[Item-finding rows]
▬▬▬

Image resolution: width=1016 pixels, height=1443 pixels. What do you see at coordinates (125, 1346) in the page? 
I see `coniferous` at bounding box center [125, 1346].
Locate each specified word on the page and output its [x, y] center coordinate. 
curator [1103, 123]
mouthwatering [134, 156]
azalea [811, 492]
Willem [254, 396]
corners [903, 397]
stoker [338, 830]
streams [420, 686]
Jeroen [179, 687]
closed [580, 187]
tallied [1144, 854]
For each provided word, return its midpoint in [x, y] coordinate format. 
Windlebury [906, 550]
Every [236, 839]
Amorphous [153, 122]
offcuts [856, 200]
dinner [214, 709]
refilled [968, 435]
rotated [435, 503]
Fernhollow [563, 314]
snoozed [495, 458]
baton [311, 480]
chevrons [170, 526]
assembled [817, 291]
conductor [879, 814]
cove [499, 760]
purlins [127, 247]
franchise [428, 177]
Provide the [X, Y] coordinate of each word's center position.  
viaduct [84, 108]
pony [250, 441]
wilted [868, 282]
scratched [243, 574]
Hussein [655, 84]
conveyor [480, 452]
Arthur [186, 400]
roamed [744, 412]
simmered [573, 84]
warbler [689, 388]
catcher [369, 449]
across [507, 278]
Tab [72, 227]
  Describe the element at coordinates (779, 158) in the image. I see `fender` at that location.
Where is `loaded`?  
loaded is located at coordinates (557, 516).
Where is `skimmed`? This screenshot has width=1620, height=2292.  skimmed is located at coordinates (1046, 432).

▬▬▬

Please rewrite all the rows above, changing "midpoint" to "central point" and keeping everything else the same.

Image resolution: width=1016 pixels, height=1443 pixels. What do you see at coordinates (125, 1346) in the page? 
I see `coniferous` at bounding box center [125, 1346].
Locate each specified word on the page and output its [x, y] center coordinate. 
curator [1103, 123]
mouthwatering [134, 156]
azalea [811, 492]
Willem [254, 396]
corners [903, 397]
stoker [338, 830]
streams [420, 686]
Jeroen [179, 687]
closed [580, 187]
tallied [1144, 854]
For each provided word, return its central point in [x, y] coordinate format. 
Windlebury [906, 550]
Every [236, 839]
Amorphous [153, 122]
offcuts [856, 200]
dinner [214, 709]
refilled [968, 435]
rotated [435, 503]
Fernhollow [563, 314]
snoozed [495, 458]
baton [311, 480]
chevrons [170, 526]
assembled [817, 291]
conductor [879, 814]
cove [499, 760]
purlins [127, 247]
franchise [428, 177]
Provide the [X, Y] coordinate of each word's center position.  
viaduct [84, 108]
pony [250, 441]
wilted [868, 282]
scratched [243, 574]
Hussein [655, 84]
conveyor [480, 452]
Arthur [186, 400]
roamed [744, 412]
simmered [573, 84]
warbler [689, 388]
catcher [369, 449]
across [507, 278]
Tab [72, 227]
  Describe the element at coordinates (779, 158) in the image. I see `fender` at that location.
Where is `loaded`?  
loaded is located at coordinates (557, 516).
Where is `skimmed`? This screenshot has width=1620, height=2292.  skimmed is located at coordinates (1046, 432).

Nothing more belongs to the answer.